About this task - Of the records that follow, copy only the lines from the line containing "moved,pocket torch (golden),<271" to the line containing "added,,,mug (jet-black),<61 314", both included, exactly as written.

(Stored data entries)
____

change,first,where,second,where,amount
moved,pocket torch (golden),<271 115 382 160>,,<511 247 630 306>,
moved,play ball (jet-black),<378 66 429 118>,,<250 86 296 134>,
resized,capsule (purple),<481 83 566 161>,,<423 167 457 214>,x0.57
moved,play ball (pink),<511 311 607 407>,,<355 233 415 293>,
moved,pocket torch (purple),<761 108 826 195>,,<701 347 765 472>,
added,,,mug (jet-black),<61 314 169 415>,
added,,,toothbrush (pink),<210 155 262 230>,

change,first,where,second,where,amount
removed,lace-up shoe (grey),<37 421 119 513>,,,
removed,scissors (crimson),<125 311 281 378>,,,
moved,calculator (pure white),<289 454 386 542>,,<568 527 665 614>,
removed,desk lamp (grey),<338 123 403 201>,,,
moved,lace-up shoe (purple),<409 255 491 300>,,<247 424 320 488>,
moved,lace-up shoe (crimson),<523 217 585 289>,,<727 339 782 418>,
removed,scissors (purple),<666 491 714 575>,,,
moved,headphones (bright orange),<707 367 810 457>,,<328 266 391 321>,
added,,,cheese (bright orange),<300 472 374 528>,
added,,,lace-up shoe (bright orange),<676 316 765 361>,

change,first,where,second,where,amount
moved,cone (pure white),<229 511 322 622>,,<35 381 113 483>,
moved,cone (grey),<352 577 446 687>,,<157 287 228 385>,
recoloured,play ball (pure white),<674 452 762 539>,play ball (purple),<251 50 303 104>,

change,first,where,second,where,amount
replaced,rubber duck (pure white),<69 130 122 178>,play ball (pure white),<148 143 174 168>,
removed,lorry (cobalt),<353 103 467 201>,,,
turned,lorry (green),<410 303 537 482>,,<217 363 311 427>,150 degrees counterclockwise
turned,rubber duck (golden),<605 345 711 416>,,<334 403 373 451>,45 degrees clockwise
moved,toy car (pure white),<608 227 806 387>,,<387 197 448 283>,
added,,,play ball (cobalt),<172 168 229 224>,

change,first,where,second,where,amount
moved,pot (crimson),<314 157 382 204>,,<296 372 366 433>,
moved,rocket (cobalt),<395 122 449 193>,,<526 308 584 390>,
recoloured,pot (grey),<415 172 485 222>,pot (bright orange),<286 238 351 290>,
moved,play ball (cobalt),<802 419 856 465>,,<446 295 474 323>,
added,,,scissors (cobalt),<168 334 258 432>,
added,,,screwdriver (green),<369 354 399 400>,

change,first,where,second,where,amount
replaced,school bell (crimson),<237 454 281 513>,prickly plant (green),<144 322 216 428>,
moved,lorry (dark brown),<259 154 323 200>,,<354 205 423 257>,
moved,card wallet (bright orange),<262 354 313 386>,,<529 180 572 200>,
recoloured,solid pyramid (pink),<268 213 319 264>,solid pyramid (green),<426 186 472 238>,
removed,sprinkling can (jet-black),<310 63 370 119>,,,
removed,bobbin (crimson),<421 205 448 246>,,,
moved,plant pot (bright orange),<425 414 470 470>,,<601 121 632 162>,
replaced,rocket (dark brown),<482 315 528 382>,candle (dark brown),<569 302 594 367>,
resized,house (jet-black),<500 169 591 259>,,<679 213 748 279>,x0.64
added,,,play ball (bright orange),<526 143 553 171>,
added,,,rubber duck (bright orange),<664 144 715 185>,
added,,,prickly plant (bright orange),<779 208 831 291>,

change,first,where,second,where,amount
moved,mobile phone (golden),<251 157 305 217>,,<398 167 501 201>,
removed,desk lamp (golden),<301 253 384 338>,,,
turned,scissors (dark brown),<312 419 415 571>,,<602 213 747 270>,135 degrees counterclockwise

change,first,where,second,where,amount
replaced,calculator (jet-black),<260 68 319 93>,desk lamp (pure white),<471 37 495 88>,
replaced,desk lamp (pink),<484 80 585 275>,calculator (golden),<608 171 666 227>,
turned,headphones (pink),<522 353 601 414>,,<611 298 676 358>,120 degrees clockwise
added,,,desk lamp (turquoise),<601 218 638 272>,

____

Task response -
moved,pocket torch (golden),<271 115 382 160>,,<511 247 630 306>,
moved,play ball (jet-black),<378 66 429 118>,,<250 86 296 134>,
resized,capsule (purple),<481 83 566 161>,,<423 167 457 214>,x0.57
moved,play ball (pink),<511 311 607 407>,,<355 233 415 293>,
moved,pocket torch (purple),<761 108 826 195>,,<701 347 765 472>,
added,,,mug (jet-black),<61 314 169 415>,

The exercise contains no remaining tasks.